◆ ACTIVITY:
Transcribe exactly everything in the data below from the line containing "white line: (32, 39) -> (57, 42), moved" down to the line containing "cyan cross: (26, 60) -> (27, 65), turned 35", both lines included and nothing further.

◆ MATERIAL FOR THIS TASK:
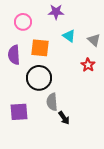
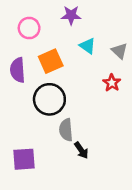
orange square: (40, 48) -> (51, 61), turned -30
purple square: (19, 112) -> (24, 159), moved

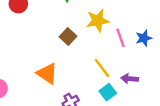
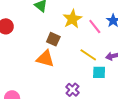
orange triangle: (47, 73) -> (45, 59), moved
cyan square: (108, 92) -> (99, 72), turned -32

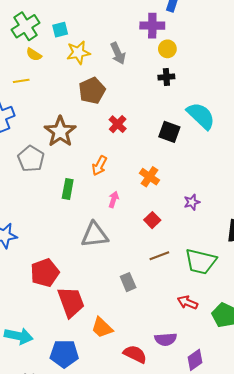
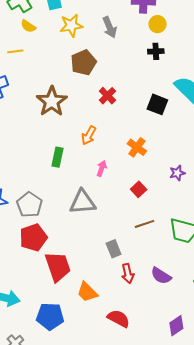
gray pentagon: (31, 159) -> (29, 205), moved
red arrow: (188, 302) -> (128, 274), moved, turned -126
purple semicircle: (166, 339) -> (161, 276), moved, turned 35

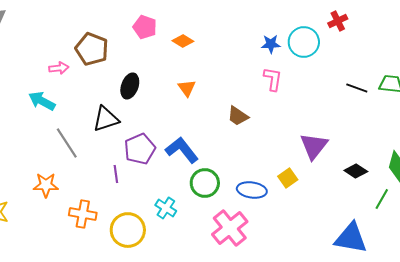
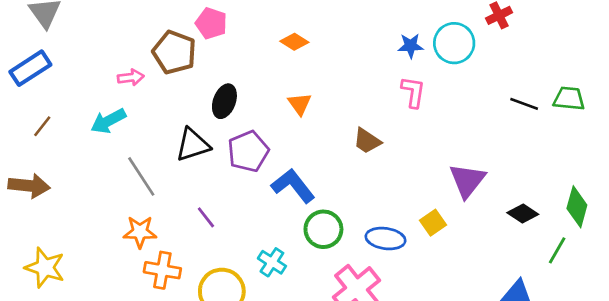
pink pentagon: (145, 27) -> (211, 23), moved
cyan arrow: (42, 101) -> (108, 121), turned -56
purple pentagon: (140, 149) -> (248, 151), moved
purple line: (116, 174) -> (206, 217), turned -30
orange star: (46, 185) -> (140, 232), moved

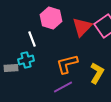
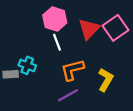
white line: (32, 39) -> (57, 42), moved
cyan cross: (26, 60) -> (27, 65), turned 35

---

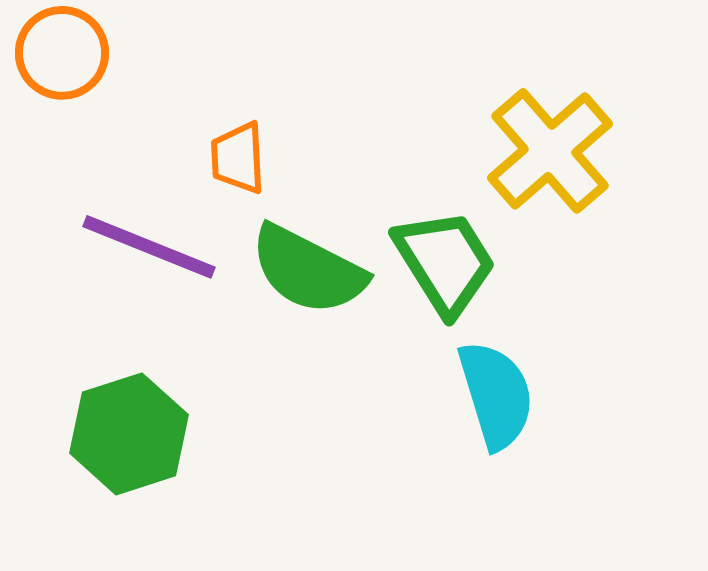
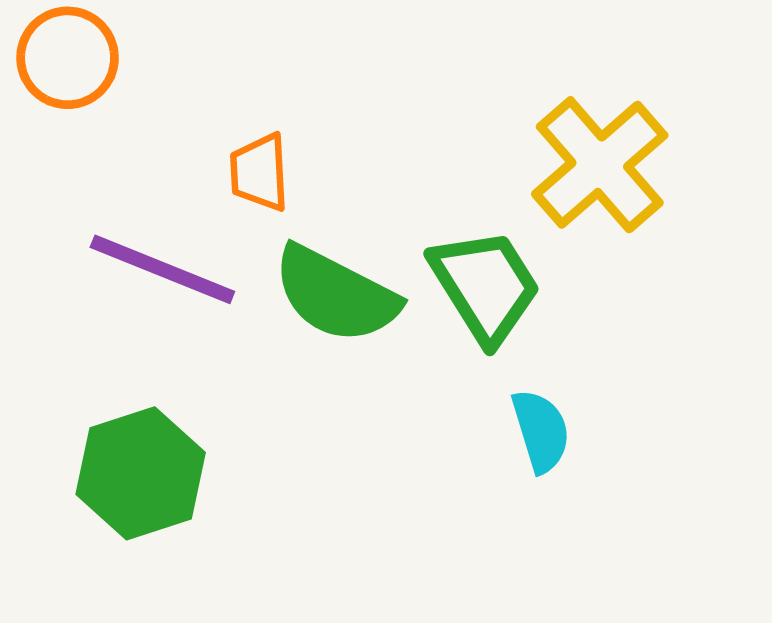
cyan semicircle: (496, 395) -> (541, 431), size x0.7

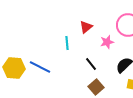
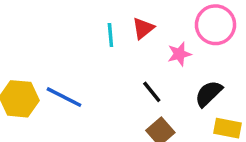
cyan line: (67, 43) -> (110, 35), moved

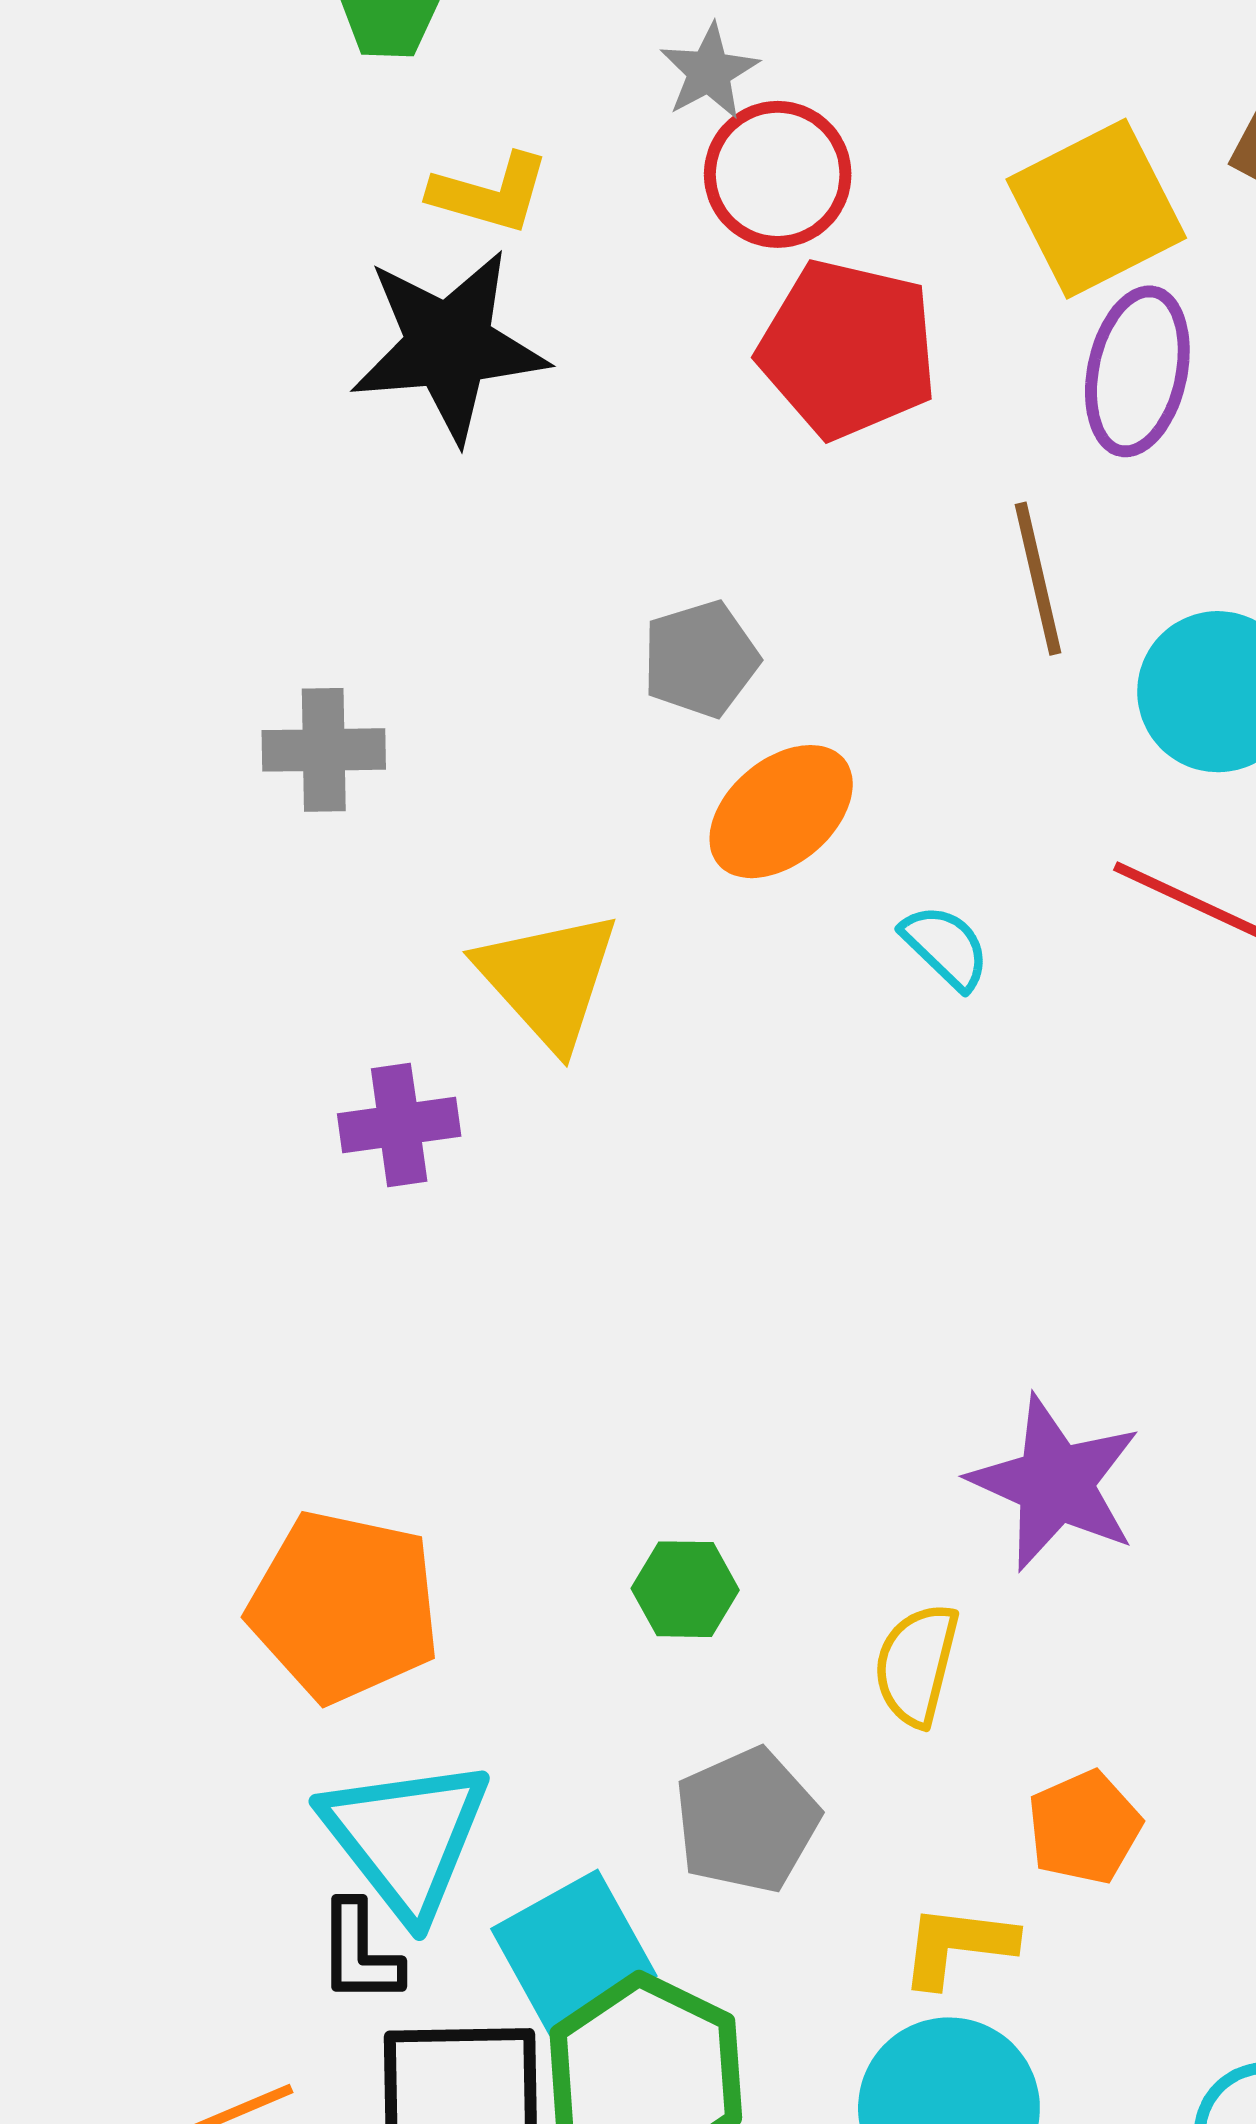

◆ ANSWER FOR THE TASK:
white line: (32, 39) -> (57, 42), moved
cyan cross: (26, 60) -> (27, 65), turned 35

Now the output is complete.